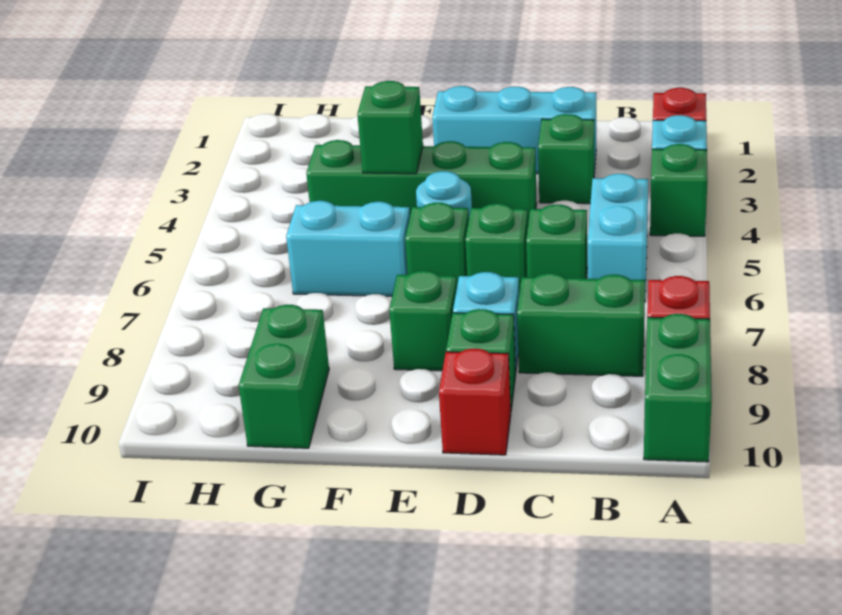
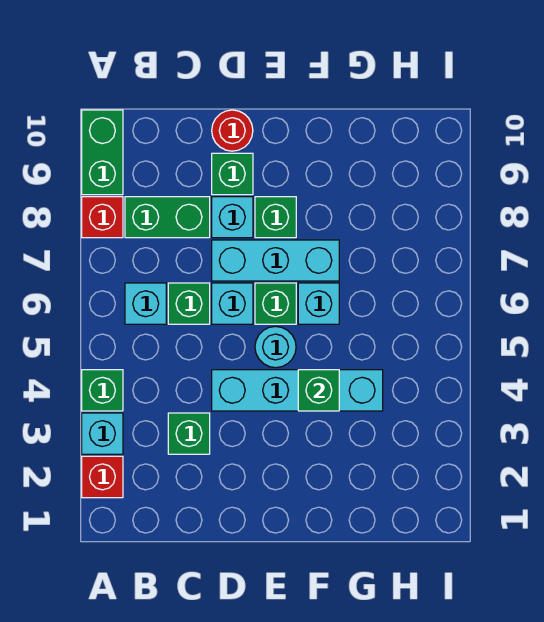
cyan brick B5:B6 level 1 -> cyan brick B6 level 1
cyan brick C2:E2 level 1 -> cyan brick D7:F7 level 1
green brick D4:G4 level 1 -> cyan brick D4:G4 level 1
green brick D6 level 1 -> cyan brick D6 level 1
red brick D10 level 1 -> red round brick D10 level 1
cyan brick F6:G6 level 1 -> cyan brick F6 level 1
green brick G9:G10 level 1 -> none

*Task directions*: Show every line in the entries where the string "cyan" occurs.

*Task response*:
cyan brick B5:B6 level 1 -> cyan brick B6 level 1
cyan brick C2:E2 level 1 -> cyan brick D7:F7 level 1
green brick D4:G4 level 1 -> cyan brick D4:G4 level 1
green brick D6 level 1 -> cyan brick D6 level 1
cyan brick F6:G6 level 1 -> cyan brick F6 level 1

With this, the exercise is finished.